Data below
○ ○ ○ ○

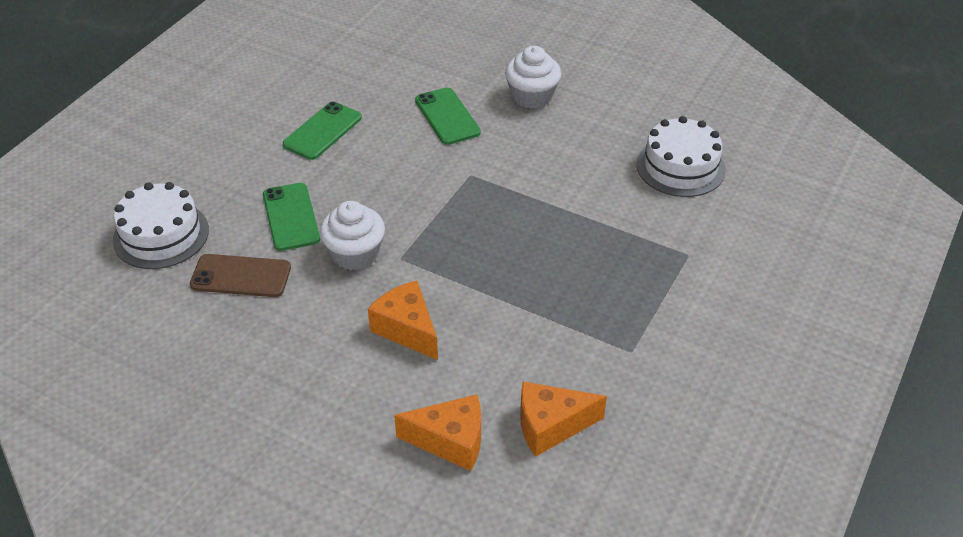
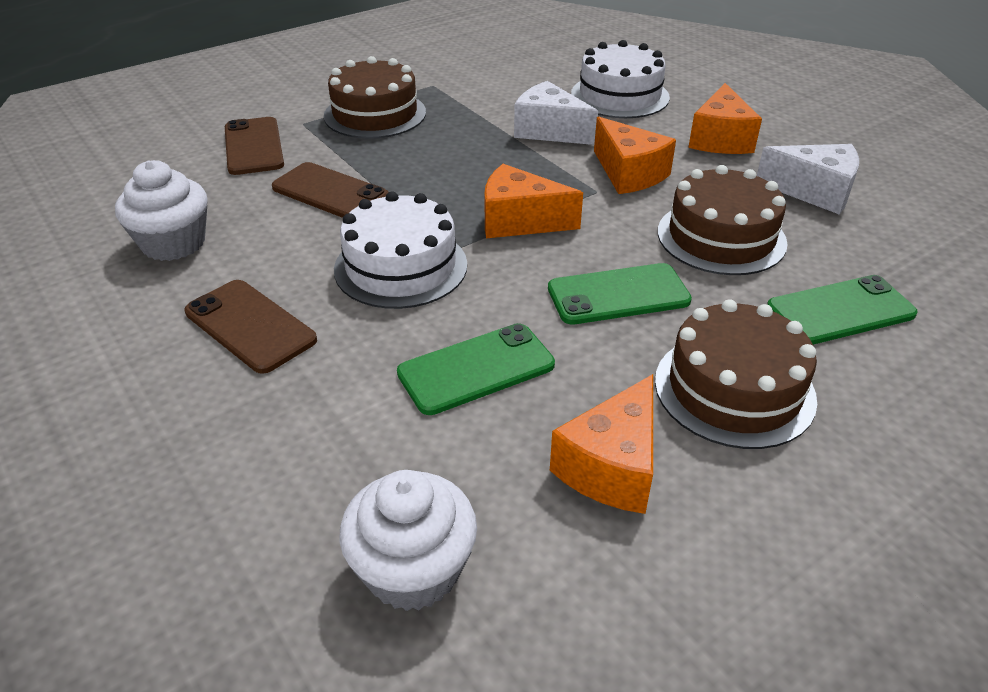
brown cake: 0 -> 3
brown phone: 1 -> 3
orange cheese: 3 -> 4
white cheese: 0 -> 2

○ ○ ○ ○

Exercise directions
With the images removed, reproduce all the material above word for word.

Finished exercise
brown cake: 0 -> 3
brown phone: 1 -> 3
orange cheese: 3 -> 4
white cheese: 0 -> 2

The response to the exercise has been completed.